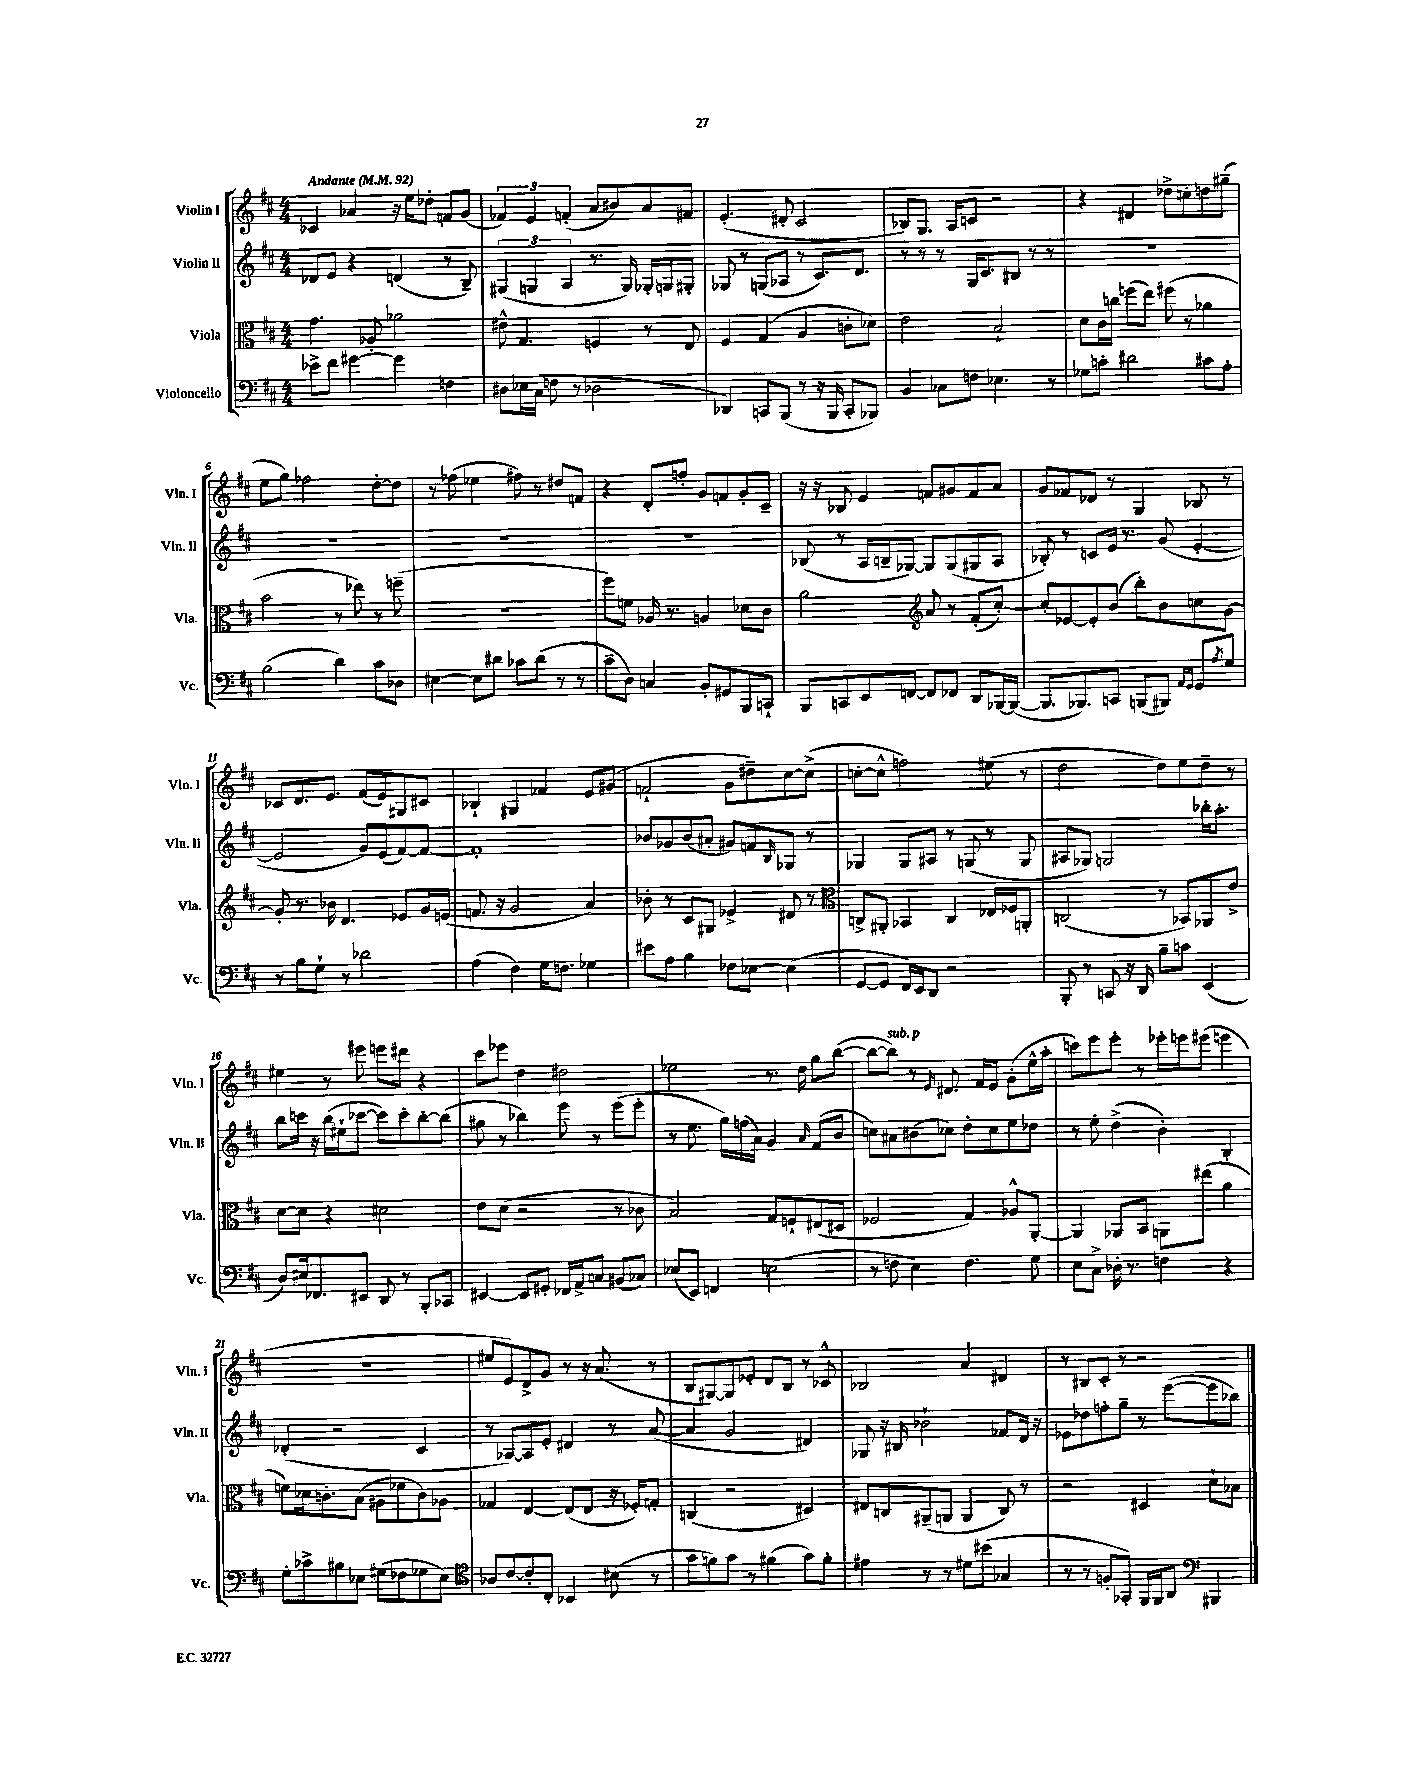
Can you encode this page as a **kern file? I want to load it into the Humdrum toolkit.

**kern	**kern	**kern	**kern
*part4	*part3	*part2	*part1
*staff4	*staff3	*staff2	*staff1
*I"Violoncello	*I"Viola	*I"Violin II	*I"Violin I
*I'Vc.	*I'Vla.	*I'Vln. II	*I'Vln. I
*clefF4	*clefC3	*clefG2	*clefG2
*k[f#c#]	*k[f#c#]	*k[f#c#]	*k[f#c#]
*M4/4	*M4/4	*M4/4	*M4/4
*MM92	*MM92	*MM92	*MM92
=1	=1	=1	=1
!	!	!	!LO:TX:a:B:t=Andante
8e-X^\L	4.g\	8d-X/L	4c-X/
8f#\J	.	8e/J	.
[4g#X\	.	4r	4a-X/
.	8A-X'/	.	.
4g#\]	2a-X\	(4dn/	16r
.	.	.	16ee\KL
.	.	.	8dd-X'\J
4Fn\	.	8r	8fn/L
.	.	8B~/)	(8g/J
=2	=2	=2	=2
8D#X\L	8e#X^^\	(6G#X/	6f-X/)
16E-X\L	4.G/	.	.
.	.	6Gn/	6e/
(16C#\JJ	.	.	.
8Fn\	.	.	.
.	.	6A/	(6fn'/
8r	.	.	.
2D-X\	4Fn/	8.r	8a/L
.	.	.	8b#X/)
.	.	16G/)	.
.	8r	16G-X'/LL	8a/
.	.	16Gn/J	.
.	8E/	8G#X'/J	8f#X/J
=3	=3	=3	=3
4DD-X/)	4F#/	8G-X/	(4.e'/
.	.	8r	.
8CCn/L	(4G/	(8Gn/L	.
(8BBB/J	.	8A-X/J	8d#X'/
8r	4A/	8r	2c#/
16r	.	8.c#/L)	.
16BBB/	.	.	.
8CC'/L	8cn'\L	.	.
.	.	8.d/J	.
8BBB-X/J)	8d-X\J)	.	.
=4	=4	=4	=4
4BB/	2e\	8r	8B-X/L)
.	.	8r	8.G/J
8C-X\L	.	8r	.
.	.	.	16A/KL
8Fn\J	.	16G/KL	8cn/J
.	.	8.c#/	.
4.E-X\	2B`/	.	2r
.	.	8B#X/J	.
.	.	8r	.
8r	.	8r	.
=5	=5	=5	=5
8G-X\L	8d\L	1r	4r
8cn'\J	16c#\L	.	.
.	16ccn\JJ	.	.
2d#X\	(8ffn\L	.	4d#X/
.	8ee\J)	.	.
.	(8ff#X\	.	8dd-X^\L
.	8r	.	8ccn'\
8c#X\L	4a-X\	.	8ddn\
8A'\J	.	.	(8gg#X~\J
!!LO:LB:g=z
=6	=6	=6	=6
(2B\	2b\	1r	8ee\L
.	.	.	8gg\J)
.	.	.	2ff-X\
4d\)	8r	.	.
.	8ee-X\)	.	.
8c#\L	8r	.	[8dd'\L
8D-X\J	(8ffn~\	.	8dd\J]
=7	=7	=7	=7
[4E#X\	1r	1r	8r
.	.	.	(8ff-X\
8E#\L]	.	.	4ee-X\
8d#X\J	.	.	.
8c-X\L	.	.	8ff#X\)
(8d#\J	.	.	8r
8r	.	.	8dd#X/L
8r	.	.	8fn/J
=8	=8	=8	=8
8c#~\L	8ff#\L)	1r	4r
8D\J)	8fn\J	.	.
4Cn/	16A-X/	.	8d'/L
.	8.r	.	.
.	.	.	8ffn'/J
8BB'/L	4An/	.	8g/L
8GG#X/	.	.	8fn/
8BBB/	8d-X\L	.	8g'/
8CCn`/J	8c#\J	.	8c#~/J
=9	=9	=9	=9
8BBB/L	2a\	(8B-X/	16r
.	.	.	16r
8CCn/	.	8r	8B-X/
8EE/	.	16A/LL	4e/
.	.	16Bn~/J	.
[8FFn/J	.	[8G-X/J)	.
*	*clefG2	*	*
8FF/L]	8a/	8G-/L]	8fn/L
8FF-X/J	8r	(8G-/	8g#X/
8DD/L	(8f#'/L	8G#X/	8f/
[16BBB-X/L	[8cc#'/J)	8A/J	8a/J
(16BBB-/JJ_	.	.	.
=10	=10	=10	=10
8.BBB-/L]	8cc#'/L]	8B-X'/)	8g/L
.	[8e-X/	8r	8f-X/
8.BBB-X/)	.	.	.
.	8e-'/]	8cn/L	8d-X/J
8CCn/J	(8b/J	16e/Jk	8r
.	.	8.r	.
(8BBBn/L	8bb'\L)	.	4G/
8BBB#X/J)	8b\	(8g/	.
16qqAA/LL	.	.	.
16qqGG/JJ	.	.	.
8GG/L	8ccn\	[4e'/	8B-X/
8qA/	.	.	.
8G/J	[8g\J	.	8r
!!LO:LB:g=z
=11	=11	=11	=11
8r	8g'/]	2e/]	8c-X/L
8B\L	8.r	.	8.d/
8G`\J	.	.	.
.	16b-X\	.	8.e/J
8r	4.d/	.	.
2d-X\	.	8g/L)	(8f#/L
.	.	(8e/	8e/)
.	8e-X/L	[8f#/)	8G#X/
.	16g/L	8f#/J_	8c#X/J
.	(16en/JJ	.	.
=12	=12	=12	=12
(4A\	8.fn/	1f#']	4B-X`/
.	16r	.	.
4F#\)	2g/	.	4G#X/
16G\KL	.	.	4f-X/
8.Fn\J	.	.	.
4G-X\	4a/)	.	8e/L
.	.	.	(8g#X/J
=13	=13	=13	=13
8e#X\L	8b-X'\	8b-X/L	2fn`/
8A\J	8r	8g-X/	.
4B\	8c#/L	(8b-/	.
.	8G#X/J	8a#X'/J	.
8F-X\L	4e-X^/	8g#X/L)	8g\L
[8E-X\J	.	8fn/	8dd#X~\)
.	.	16qqB/	.
(4E-\]	8d#X/	8G-X/J	[8cc#\
.	8r	8r	(8cc#^\J]
=14	=14	=14	=14
*	*clefC3	*	*
[8GG/L	8Cn^/L	4G-X/	[8ccn'\L
8GG/J]	8AA#X'/J	.	8cc^^\J]
16FF#/LL)	4BB-X/	8G-/L	2ffn\)
16EE/J	.	.	.
8DD/J	.	8A#X/J	.
2r	4C/	8r	.
.	.	(8Gn/	.
.	16E-X/LL	8r	(8ee#X\
.	16F-X/J	.	.
.	8AAn'/J	8G/	8r
=15	=15	=15	=15
8BBB'/	(2Cn/	8A#X/L	2dd\
8r	.	8G-X/J)	.
8CCn/	.	2Gn/	.
16r	.	.	.
16DD/	.	.	.
8B~\L	8r	.	8dd\L)
8cn\J	8BB-X/L)	.	8ee\
(4EE/	8AA-X/	16bb-X'\KL	8dd~\J
.	.	8.aa'\J	.
.	8e^/J	.	8r
!!LO:LB:g=z
=16	=16	=16	=16
8D/L)	[8d\L	8bb\L	4ee#X\
16E#X/k	8d\J]	16cccn\Jk	.
8.FF-X/	.	16r	.
.	4r	(16bb\LL	8r
.	.	16ee#X`\J	.
8EE#X/J	.	[8ccc-X\J	8eee#X\
8DD/	2d#X\	8ccc-\L])	8eeen\L
8r	.	8ccc-'\	8ddd#X\J
8BBB'/L	.	[8bb'\	4r
8CC-X/J	.	(8bb\J]	.
=17	=17	=17	=17
[4EE#X/	8e\L	8gg#X\	8ccc#\L
.	(8d\J	8r	8eee-X\J
8EE#/L]	2r	4bb-X\)	4dd\
8GG#X'/J	.	.	.
16FF-X/LL	.	8eee\	2dd#X\
16AA^/J	.	.	.
8Cn/J	.	8r	.
(8BB#X/L	8r	(8eee\L	.
8C-X/J)	8c-X\	8eee'\J	.
=18	=18	=18	=18
(8E-X/L	2B/)	8r	2ee-X\
8EE/J)	.	8.ee\	.
4FFn/	.	.	.
.	.	16gg\LL)	.
.	.	(16ffn\	.
.	.	16a\JJ)	.
(2En\	8G/L	4g/	8.r
.	8Fn`/	.	.
.	.	.	16dd\
.	.	16qqa/	.
.	(8E#X/	(8f#/L	8gg\L
.	8D#X/J	8b/J	([8bb\J
=19	=19	=19	=19
8r	2F-X/	8ccn\L)	8bb\L_
!	!	!	!LO:TX:a:i:t=sub. p
8Fn\	.	8a#X\	8bb\J])
4E\)	.	(8b#X\	8r
.	.	.	16qqe/
.	.	8cc-X\J)	8.d#X/
4.F\	4G/)	8dd'\L	.
.	.	.	16f#/KL
.	.	8cc-\	8e/J
.	8A-X^^/L	8ee\	(8g'\L
8G\	[8AA'/J	8dd-X\J	16ee^^\L
.	.	.	16aa'\JJ
=20	=20	=20	=20
8E\L	4AA/]	8r	8cccn\L)
8C#^\J	.	8ee'\	8eee\
16D-X'\	8AA-X/L	(4dd^\	8eee'\J
8.r	.	.	.
.	8BB/J	.	8r
4Fn\	8AAn\L	4b'\)	16eee-X'\LL
.	.	.	16eeen\J
.	(8ee#X\J	.	(8eee#X\J
4r	4a\	4B'/	4eeen\
!!LO:LB:g=z
=21	=21	=21	=21
8G'\L	8fn\L)	(4d-X'/	1r
8c-X^\	16d-X\k	.	.
.	8.cn'\	.	.
8B#X\	.	2r	.
8E-X\J	(8B\J	.	.
(8G#X\L	8A#X\L	.	.
8F-X\	8f-X\	.	.
8G-X\	8c\)	4c#/	.
8E-\J)	8A-X\J	.	.
=22	=22	=22	=22
*clefC4	*	*	*
8A-X/L	4G-X/	8r	8ee#X/L
[8c#/	.	[8A-X/L)	8e/)
8c#'/]	[4E/	8A-/]	8d^/
8C#'/J	.	8e'/J	8g/J
4BB-X/	(8E/L]	4d#X/	8r
.	8E/J	.	16r
.	.	.	(8.a/
(8B#X\	16r	8r	.
.	16F-X'/KL)	.	.
8r	8Gn'/J	([8a/	8r
=23	=23	=23	=23
8g\L	(4Cn/	4a/]	8B/L
8fn\)	.	.	[8G#X/)
8g\J	2r	2g/	8G#/]
8r	.	.	8e-X'/J
(4f#X\	.	.	8d/L
.	.	.	8B/J
8g\L)	4D#X/)	4d#X/)	8r
8f#'\J	.	.	8c-X^^/
=24	=24	=24	=24
4e#X\	8E#X/L	8G-X/	2B-X/
.	8Cn/	16r	.
.	.	16B#X/	.
8r	(8AA#X~/	2b-X`\	.
8r	8AAn/J	.	.
8d#X\L	4AA/	.	4a/
(8b#X\J	.	.	.
4G-X/	8C/)	8f-X/L	4d#X/
.	8r	16d/Jk	.
.	.	16r	.
=25	=25	=25	=25
8r	2r	8e-X\L	8r
8r	.	8dd-X\	8B#X/L
8Fn'/L	.	8ffn'\	8c#'/J
8GG-X'/J)	.	8gg~\J	8r
16FF#/LL	4D#X/	8r	2r
16FF#/J	.	.	.
8AA/J	.	([8eee\L	.
*clefF4	*	*	*
4BBB#X/	8d`\L	8eee\]	.
.	8B-X\J	8bb-X\J)	.
==	==	==	==
*-	*-	*-	*-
**********
Zoek in de lijst hierboven alle regels waarin de tekenreeks "kern" voorkomt en neem die regels ongewijzigd over. Het verschil tussen hoofdletters en kleine letters telt mee.

Can you encode this page as a **kern file? I want to load it into the Humdrum toolkit.
**kern	**kern	**kern	**kern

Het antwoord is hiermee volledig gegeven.